* **Exercise aim**:
Show each line of the data below that has the string "cone" in it.

* **Provided records**:
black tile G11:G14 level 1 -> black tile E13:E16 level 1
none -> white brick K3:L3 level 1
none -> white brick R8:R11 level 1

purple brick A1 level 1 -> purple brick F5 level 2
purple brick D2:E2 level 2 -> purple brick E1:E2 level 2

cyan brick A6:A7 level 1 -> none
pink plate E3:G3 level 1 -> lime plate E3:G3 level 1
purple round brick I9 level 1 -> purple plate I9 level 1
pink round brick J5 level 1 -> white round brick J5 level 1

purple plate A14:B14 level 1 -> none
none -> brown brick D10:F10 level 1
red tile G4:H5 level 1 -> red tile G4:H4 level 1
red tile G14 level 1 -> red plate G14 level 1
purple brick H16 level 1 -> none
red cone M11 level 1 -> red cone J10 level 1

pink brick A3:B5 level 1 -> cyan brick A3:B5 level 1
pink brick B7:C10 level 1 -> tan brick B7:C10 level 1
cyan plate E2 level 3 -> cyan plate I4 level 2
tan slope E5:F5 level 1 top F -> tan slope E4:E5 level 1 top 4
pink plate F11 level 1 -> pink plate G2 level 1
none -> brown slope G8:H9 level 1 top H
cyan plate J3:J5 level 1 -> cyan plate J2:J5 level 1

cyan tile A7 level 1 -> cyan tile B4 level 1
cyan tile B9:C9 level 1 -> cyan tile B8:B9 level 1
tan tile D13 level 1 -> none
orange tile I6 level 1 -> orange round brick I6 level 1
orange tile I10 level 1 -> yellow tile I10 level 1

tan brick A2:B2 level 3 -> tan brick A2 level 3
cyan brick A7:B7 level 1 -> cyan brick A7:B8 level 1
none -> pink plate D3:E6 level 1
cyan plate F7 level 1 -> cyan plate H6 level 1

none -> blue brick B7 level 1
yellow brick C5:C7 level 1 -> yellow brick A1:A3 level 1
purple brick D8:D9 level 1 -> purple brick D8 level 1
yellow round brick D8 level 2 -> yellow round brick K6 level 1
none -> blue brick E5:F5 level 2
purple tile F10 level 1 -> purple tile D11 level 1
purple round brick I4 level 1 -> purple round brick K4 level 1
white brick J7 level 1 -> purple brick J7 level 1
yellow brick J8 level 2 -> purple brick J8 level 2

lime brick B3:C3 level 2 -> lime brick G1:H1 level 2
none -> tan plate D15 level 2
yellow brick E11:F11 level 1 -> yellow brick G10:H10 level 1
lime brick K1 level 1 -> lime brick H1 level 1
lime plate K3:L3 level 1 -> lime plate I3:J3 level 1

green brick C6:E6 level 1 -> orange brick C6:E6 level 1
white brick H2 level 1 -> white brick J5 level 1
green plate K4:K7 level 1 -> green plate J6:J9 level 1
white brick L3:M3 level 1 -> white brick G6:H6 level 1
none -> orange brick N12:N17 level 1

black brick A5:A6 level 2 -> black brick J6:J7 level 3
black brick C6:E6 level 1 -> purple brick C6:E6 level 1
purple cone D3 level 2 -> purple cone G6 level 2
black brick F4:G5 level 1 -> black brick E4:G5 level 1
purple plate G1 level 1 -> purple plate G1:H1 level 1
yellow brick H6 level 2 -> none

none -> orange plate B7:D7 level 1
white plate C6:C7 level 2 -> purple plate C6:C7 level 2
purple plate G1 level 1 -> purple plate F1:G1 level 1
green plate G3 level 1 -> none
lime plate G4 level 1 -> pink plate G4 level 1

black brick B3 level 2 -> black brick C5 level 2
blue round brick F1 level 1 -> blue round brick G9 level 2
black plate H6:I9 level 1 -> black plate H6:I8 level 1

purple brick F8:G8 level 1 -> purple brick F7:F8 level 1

* **Response to the exercise**:
red cone M11 level 1 -> red cone J10 level 1
purple cone D3 level 2 -> purple cone G6 level 2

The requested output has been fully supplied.